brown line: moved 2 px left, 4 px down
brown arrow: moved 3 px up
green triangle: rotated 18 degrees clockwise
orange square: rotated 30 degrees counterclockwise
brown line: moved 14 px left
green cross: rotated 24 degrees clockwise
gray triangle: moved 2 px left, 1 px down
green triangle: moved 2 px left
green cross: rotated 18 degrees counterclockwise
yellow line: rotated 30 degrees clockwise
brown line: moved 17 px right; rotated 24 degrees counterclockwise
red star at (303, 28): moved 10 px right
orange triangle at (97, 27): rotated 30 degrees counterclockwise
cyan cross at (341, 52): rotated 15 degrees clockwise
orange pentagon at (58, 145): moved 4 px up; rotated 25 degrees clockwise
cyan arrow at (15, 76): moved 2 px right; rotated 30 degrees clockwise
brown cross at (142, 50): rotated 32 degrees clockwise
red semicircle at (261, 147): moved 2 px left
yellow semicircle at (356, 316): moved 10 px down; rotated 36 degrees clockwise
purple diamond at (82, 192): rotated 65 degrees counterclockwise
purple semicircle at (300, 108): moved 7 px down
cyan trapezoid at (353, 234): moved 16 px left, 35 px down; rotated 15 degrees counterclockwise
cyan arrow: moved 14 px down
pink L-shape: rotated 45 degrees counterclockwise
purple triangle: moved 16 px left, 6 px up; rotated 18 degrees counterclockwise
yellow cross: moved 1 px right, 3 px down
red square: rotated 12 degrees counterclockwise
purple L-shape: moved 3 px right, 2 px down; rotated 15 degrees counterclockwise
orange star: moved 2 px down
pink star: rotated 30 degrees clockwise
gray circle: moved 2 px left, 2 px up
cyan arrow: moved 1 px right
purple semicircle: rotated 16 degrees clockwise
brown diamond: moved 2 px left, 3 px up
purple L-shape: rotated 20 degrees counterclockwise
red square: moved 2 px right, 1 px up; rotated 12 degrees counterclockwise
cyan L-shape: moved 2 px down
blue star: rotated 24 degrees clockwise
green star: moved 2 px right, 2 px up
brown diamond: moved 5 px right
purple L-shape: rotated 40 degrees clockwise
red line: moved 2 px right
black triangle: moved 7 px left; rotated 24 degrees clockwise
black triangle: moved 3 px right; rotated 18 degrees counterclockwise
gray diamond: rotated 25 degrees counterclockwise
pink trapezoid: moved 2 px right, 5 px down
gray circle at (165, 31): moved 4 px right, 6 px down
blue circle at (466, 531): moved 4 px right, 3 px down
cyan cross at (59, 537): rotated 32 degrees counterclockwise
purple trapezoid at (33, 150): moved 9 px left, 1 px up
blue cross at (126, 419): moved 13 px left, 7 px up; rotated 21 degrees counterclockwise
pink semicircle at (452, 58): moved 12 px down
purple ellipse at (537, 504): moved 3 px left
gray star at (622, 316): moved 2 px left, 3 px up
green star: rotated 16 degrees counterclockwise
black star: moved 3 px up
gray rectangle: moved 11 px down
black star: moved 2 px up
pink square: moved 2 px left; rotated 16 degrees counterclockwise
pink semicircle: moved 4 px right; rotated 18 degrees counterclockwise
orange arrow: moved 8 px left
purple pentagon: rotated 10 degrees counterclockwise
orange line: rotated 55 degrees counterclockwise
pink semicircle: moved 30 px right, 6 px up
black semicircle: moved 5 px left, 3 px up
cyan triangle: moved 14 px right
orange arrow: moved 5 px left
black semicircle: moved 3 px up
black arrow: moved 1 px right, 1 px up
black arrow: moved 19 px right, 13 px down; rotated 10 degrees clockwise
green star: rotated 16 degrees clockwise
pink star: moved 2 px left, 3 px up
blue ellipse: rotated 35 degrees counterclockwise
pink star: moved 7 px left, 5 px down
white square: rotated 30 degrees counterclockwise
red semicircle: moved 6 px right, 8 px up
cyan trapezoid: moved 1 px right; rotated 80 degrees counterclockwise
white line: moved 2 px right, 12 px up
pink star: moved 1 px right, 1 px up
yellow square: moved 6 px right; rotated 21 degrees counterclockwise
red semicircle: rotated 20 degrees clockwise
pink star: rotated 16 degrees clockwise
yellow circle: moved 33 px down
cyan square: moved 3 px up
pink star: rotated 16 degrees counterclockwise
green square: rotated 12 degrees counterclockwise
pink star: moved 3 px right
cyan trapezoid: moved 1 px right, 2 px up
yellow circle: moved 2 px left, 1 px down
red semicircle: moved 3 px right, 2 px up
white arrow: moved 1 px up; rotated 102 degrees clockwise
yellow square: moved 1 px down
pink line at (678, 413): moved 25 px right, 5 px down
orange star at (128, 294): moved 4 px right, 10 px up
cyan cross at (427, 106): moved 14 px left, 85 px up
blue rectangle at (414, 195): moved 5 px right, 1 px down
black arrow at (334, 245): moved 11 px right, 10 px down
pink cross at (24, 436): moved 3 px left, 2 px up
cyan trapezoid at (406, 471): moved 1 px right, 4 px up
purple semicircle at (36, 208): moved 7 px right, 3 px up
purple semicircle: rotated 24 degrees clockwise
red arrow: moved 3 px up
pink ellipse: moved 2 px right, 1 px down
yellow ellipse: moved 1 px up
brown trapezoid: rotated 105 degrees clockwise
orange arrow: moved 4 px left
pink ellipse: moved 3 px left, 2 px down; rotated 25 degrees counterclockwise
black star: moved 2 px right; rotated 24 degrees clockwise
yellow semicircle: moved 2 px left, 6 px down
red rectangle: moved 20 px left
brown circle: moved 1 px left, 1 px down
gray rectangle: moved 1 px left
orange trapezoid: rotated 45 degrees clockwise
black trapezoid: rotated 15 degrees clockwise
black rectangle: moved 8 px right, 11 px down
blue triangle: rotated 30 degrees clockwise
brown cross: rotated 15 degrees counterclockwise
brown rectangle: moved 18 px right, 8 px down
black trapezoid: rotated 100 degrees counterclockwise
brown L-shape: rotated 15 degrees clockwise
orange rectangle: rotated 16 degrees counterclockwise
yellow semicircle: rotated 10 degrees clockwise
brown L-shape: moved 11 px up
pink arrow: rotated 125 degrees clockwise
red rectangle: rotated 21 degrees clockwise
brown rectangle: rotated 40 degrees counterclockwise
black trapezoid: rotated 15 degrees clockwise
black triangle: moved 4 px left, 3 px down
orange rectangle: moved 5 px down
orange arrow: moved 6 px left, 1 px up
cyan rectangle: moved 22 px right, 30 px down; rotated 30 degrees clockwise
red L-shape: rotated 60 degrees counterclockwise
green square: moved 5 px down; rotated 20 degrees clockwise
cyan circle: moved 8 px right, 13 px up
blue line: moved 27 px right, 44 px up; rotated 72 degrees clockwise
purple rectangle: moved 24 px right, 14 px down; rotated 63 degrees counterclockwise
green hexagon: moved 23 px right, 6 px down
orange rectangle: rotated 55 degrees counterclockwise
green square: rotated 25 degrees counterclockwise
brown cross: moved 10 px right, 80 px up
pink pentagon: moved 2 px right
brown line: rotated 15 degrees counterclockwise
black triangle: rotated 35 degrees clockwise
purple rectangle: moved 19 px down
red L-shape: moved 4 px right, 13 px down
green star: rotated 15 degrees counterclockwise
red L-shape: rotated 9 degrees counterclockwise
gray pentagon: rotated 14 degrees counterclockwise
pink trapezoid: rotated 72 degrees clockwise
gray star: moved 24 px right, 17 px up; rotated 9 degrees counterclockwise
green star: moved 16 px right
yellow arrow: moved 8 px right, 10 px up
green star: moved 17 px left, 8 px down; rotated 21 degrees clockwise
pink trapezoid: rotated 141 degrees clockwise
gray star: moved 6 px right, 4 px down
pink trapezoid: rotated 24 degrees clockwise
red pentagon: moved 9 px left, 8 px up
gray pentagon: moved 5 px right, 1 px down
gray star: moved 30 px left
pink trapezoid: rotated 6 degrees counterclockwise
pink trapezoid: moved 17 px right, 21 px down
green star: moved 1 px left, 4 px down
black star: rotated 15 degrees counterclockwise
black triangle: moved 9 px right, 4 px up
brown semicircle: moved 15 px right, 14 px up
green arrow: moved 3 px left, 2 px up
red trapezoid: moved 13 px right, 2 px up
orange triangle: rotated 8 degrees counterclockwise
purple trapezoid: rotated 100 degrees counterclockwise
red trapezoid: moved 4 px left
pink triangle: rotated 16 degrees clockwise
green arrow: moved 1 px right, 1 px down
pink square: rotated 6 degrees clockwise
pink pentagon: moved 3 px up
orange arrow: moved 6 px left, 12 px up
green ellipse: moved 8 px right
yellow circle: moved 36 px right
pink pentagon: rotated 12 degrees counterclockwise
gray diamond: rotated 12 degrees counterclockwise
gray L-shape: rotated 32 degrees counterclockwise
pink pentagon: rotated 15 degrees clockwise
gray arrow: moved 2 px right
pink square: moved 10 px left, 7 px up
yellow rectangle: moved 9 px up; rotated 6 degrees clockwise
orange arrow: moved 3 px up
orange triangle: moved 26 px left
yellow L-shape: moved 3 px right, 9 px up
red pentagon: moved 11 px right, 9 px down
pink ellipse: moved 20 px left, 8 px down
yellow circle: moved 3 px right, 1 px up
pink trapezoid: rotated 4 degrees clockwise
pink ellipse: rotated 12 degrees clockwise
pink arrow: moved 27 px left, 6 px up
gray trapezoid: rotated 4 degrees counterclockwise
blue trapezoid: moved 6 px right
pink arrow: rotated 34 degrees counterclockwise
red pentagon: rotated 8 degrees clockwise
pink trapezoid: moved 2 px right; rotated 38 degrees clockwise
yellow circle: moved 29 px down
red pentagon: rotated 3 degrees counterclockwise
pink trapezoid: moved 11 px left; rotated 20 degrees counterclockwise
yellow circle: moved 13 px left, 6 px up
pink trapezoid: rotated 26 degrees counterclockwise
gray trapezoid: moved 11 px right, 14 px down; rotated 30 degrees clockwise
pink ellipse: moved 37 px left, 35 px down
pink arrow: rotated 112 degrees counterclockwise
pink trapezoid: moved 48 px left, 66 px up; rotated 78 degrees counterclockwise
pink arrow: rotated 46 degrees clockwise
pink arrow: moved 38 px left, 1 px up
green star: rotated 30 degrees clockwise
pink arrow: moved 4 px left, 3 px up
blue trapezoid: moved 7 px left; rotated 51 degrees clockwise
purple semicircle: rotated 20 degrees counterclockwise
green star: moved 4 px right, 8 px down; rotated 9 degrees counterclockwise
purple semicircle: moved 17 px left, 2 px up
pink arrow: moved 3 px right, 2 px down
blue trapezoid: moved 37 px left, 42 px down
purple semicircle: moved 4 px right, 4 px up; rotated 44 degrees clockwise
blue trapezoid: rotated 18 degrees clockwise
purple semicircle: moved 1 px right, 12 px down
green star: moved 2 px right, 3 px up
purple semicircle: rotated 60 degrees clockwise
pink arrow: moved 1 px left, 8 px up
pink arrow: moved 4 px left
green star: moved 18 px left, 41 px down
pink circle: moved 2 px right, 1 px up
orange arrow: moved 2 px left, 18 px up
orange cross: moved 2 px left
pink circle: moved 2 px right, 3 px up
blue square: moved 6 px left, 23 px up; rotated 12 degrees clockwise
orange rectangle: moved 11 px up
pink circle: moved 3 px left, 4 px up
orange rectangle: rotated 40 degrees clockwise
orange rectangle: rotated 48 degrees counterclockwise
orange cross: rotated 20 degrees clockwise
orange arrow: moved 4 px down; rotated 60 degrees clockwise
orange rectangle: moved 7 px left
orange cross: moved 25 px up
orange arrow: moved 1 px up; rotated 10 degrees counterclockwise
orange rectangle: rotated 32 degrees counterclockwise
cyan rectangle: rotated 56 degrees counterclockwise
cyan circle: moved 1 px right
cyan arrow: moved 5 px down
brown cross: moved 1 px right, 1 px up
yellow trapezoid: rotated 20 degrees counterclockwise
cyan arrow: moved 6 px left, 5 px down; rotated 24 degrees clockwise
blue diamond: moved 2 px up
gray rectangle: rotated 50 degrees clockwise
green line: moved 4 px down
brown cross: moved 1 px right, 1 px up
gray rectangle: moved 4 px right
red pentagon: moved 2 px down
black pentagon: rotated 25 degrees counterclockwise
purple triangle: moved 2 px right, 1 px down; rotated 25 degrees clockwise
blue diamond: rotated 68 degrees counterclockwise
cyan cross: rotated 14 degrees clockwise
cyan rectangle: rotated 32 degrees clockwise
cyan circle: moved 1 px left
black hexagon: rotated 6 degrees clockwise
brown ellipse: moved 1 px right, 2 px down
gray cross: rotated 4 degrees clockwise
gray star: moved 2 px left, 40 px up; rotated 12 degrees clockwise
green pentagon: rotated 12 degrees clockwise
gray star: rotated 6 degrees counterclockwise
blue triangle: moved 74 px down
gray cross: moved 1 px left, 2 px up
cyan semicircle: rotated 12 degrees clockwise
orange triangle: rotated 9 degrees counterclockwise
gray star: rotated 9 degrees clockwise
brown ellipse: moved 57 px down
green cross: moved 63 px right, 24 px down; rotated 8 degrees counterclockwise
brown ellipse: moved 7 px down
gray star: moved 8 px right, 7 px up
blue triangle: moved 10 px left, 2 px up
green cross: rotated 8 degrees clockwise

+---+

__What you will do__: Reproduce verbatim the records above, from the first line through the line containing "purple L-shape: rotated 20", both included.

__The answer__:
brown line: moved 2 px left, 4 px down
brown arrow: moved 3 px up
green triangle: rotated 18 degrees clockwise
orange square: rotated 30 degrees counterclockwise
brown line: moved 14 px left
green cross: rotated 24 degrees clockwise
gray triangle: moved 2 px left, 1 px down
green triangle: moved 2 px left
green cross: rotated 18 degrees counterclockwise
yellow line: rotated 30 degrees clockwise
brown line: moved 17 px right; rotated 24 degrees counterclockwise
red star at (303, 28): moved 10 px right
orange triangle at (97, 27): rotated 30 degrees counterclockwise
cyan cross at (341, 52): rotated 15 degrees clockwise
orange pentagon at (58, 145): moved 4 px up; rotated 25 degrees clockwise
cyan arrow at (15, 76): moved 2 px right; rotated 30 degrees clockwise
brown cross at (142, 50): rotated 32 degrees clockwise
red semicircle at (261, 147): moved 2 px left
yellow semicircle at (356, 316): moved 10 px down; rotated 36 degrees clockwise
purple diamond at (82, 192): rotated 65 degrees counterclockwise
purple semicircle at (300, 108): moved 7 px down
cyan trapezoid at (353, 234): moved 16 px left, 35 px down; rotated 15 degrees counterclockwise
cyan arrow: moved 14 px down
pink L-shape: rotated 45 degrees counterclockwise
purple triangle: moved 16 px left, 6 px up; rotated 18 degrees counterclockwise
yellow cross: moved 1 px right, 3 px down
red square: rotated 12 degrees counterclockwise
purple L-shape: moved 3 px right, 2 px down; rotated 15 degrees counterclockwise
orange star: moved 2 px down
pink star: rotated 30 degrees clockwise
gray circle: moved 2 px left, 2 px up
cyan arrow: moved 1 px right
purple semicircle: rotated 16 degrees clockwise
brown diamond: moved 2 px left, 3 px up
purple L-shape: rotated 20 degrees counterclockwise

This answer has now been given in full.